--- START ---
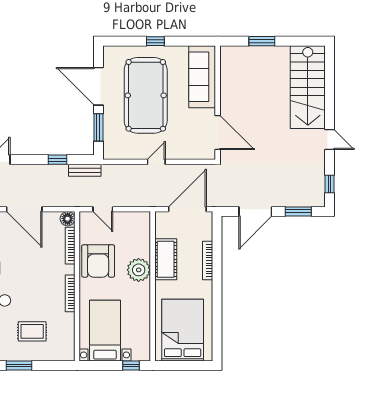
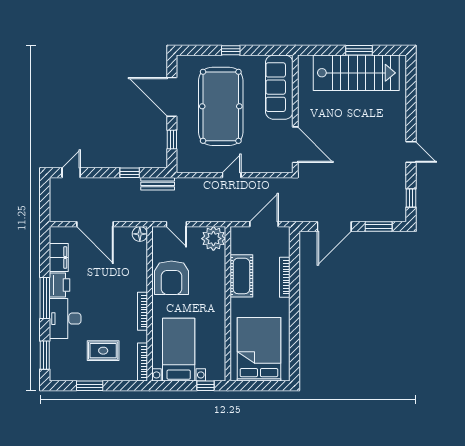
window: (262, 41) -> (359, 50), moved
stairs: (308, 87) -> (356, 73), moved, turned -90
window: (98, 127) -> (172, 139), width x0.67
door: (187, 209) -> (264, 224), width x0.73
bookcase: (70, 246) -> (142, 362), moved
plant: (139, 270) -> (213, 239), moved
--- END ---
> _Directions_: Take the records above and transcribe them exactly, dropping every picture.

> _Problem solution_:
window: (262, 41) -> (359, 50), moved
stairs: (308, 87) -> (356, 73), moved, turned -90
window: (98, 127) -> (172, 139), width x0.67
door: (187, 209) -> (264, 224), width x0.73
bookcase: (70, 246) -> (142, 362), moved
plant: (139, 270) -> (213, 239), moved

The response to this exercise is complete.